> [WHAT YOU WILL DO]: Restate word for word the lines of the listing below, from its first line through the line with "moved | torch", without the pictures.

SUPPLIED INFORMATION Start Marker

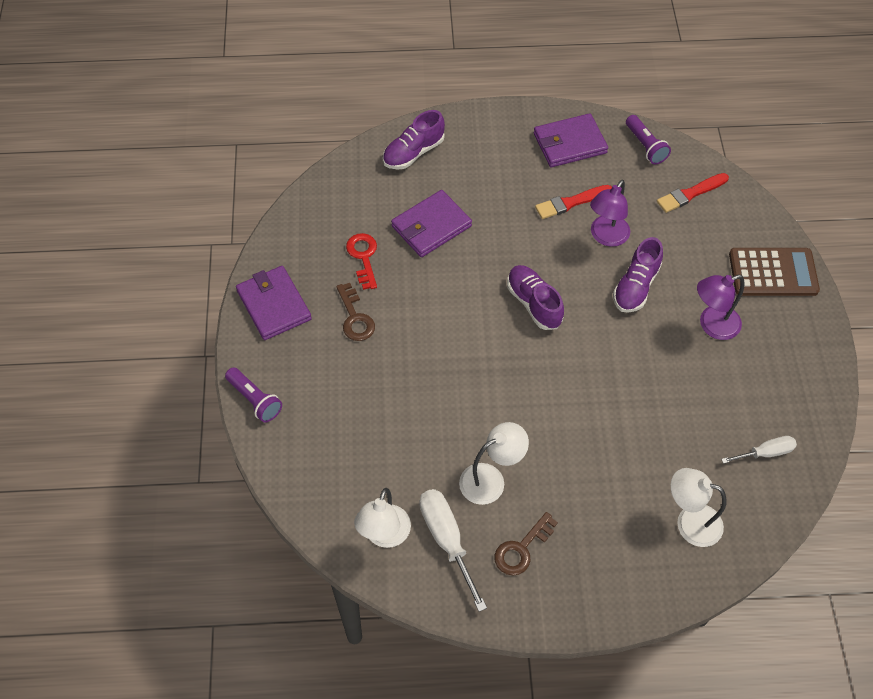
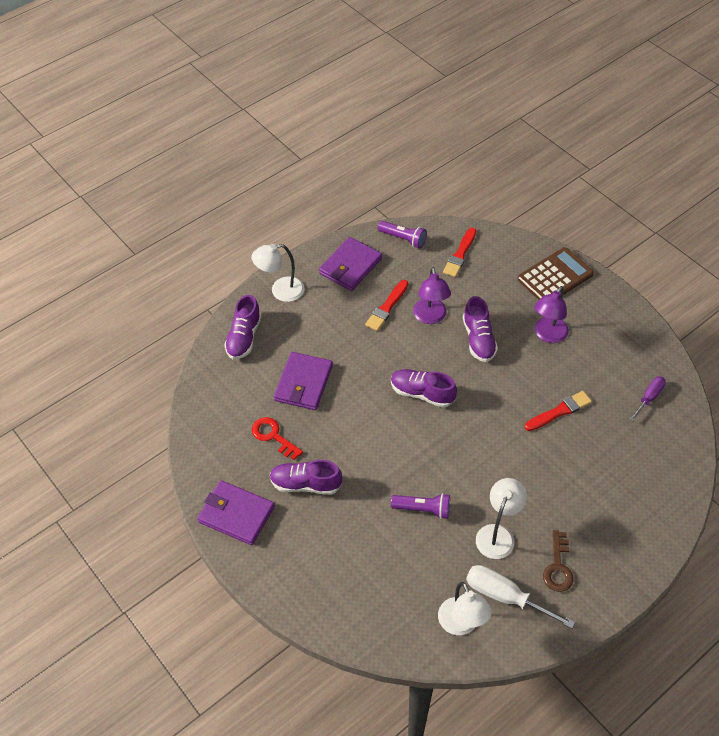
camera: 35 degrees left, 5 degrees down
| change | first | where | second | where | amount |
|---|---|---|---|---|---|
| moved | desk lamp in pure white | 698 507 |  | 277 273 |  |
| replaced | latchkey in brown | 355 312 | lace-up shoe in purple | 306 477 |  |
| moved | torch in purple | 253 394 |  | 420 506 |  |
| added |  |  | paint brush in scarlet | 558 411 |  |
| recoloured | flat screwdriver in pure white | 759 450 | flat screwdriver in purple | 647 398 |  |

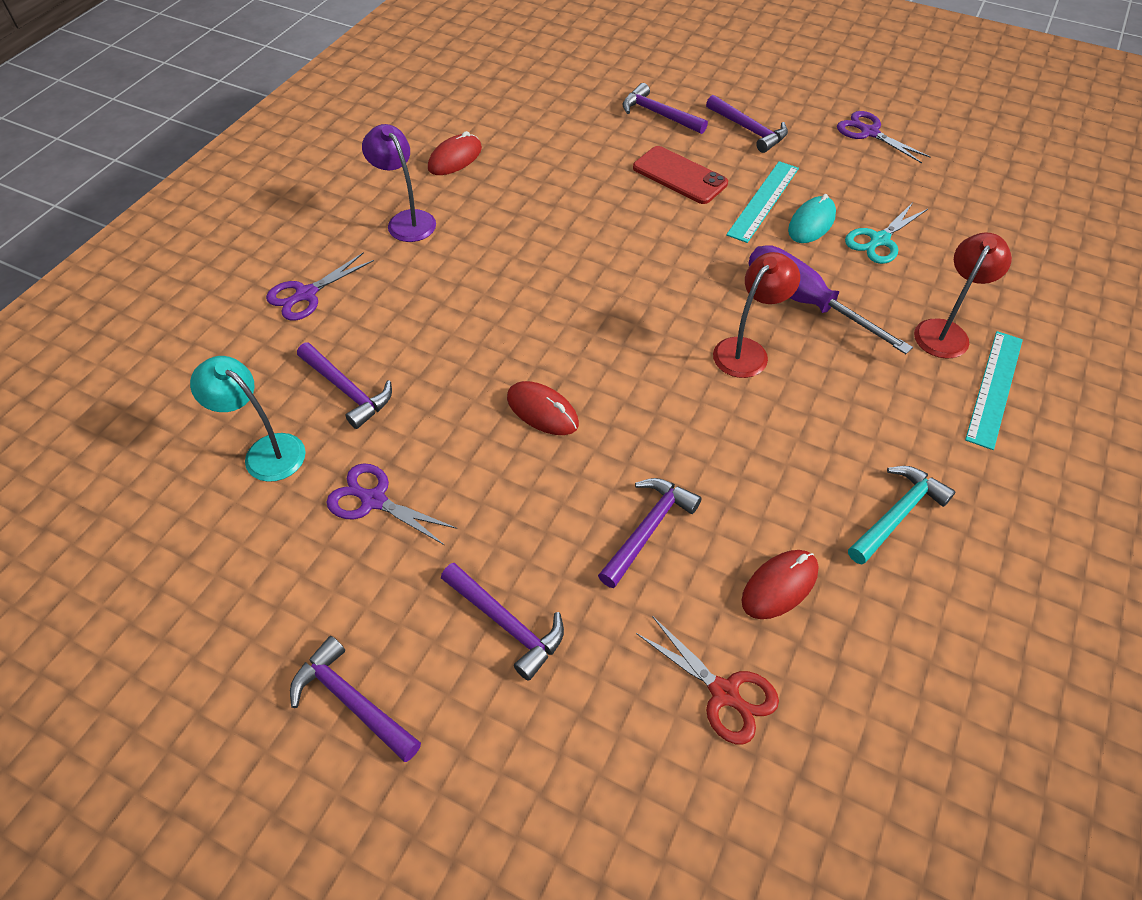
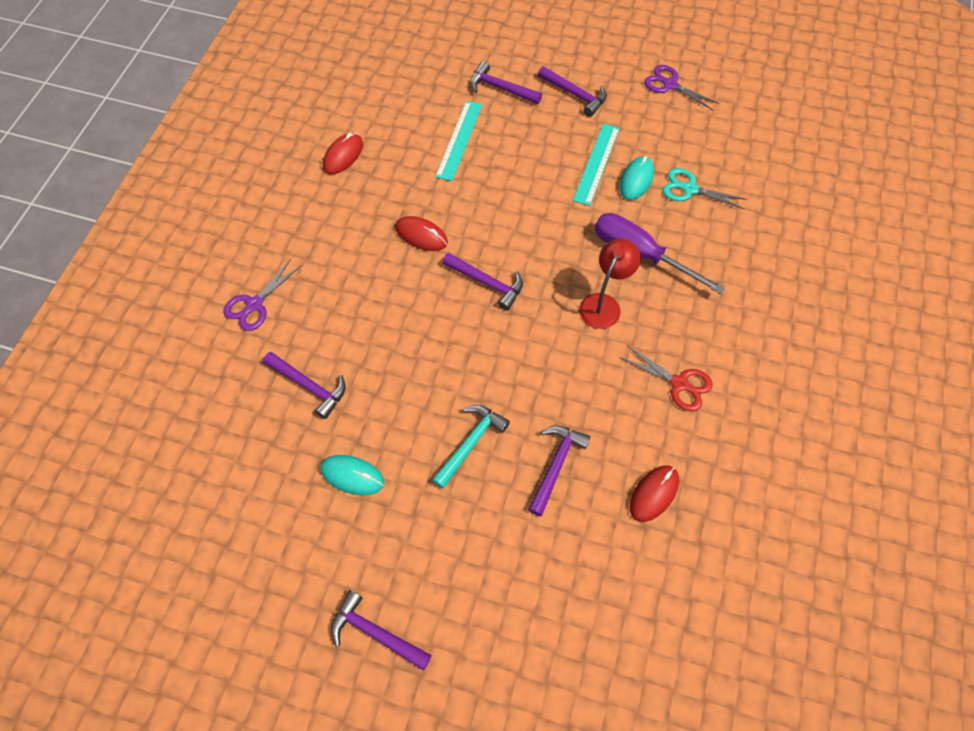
camera: 10 degrees left, 10 degrees up
| change | first | where | second | where | amount |
|---|---|---|---|---|---|
| replaced | pair of scissors in purple | 391 504 | PC mouse in turquoise | 352 475 |  |
| moved | PC mouse in scarlet | 543 408 |  | 421 233 |  |
| moved | claw hammer in turquoise | 902 515 |  | 471 447 |  |
| moved | measuring stick in turquoise | 994 390 |  | 458 141 |  |
| moved | claw hammer in purple | 502 622 |  | 482 282 |  |
| moved | pair of scissors in scarlet | 707 680 |  | 666 378 |  |
| turned | pair of scissors in turquoise | 887 233 |  | 705 188 | 75 degrees clockwise |
| removed | desk lamp in turquoise | 248 419 |  |  |  |
| removed | desk lamp in purple | 399 183 |  |  |  |
| removed | phone in scarlet | 680 175 |  |  |  |
| removed | desk lamp in scarlet | 963 295 |  |  |  |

SUPPLIED INFORMATION End Marker

> [RESULT OF THIS TASK]:
camera: 35 degrees left, 5 degrees down
| change | first | where | second | where | amount |
|---|---|---|---|---|---|
| moved | desk lamp in pure white | 698 507 |  | 277 273 |  |
| replaced | latchkey in brown | 355 312 | lace-up shoe in purple | 306 477 |  |
| moved | torch in purple | 253 394 |  | 420 506 |  |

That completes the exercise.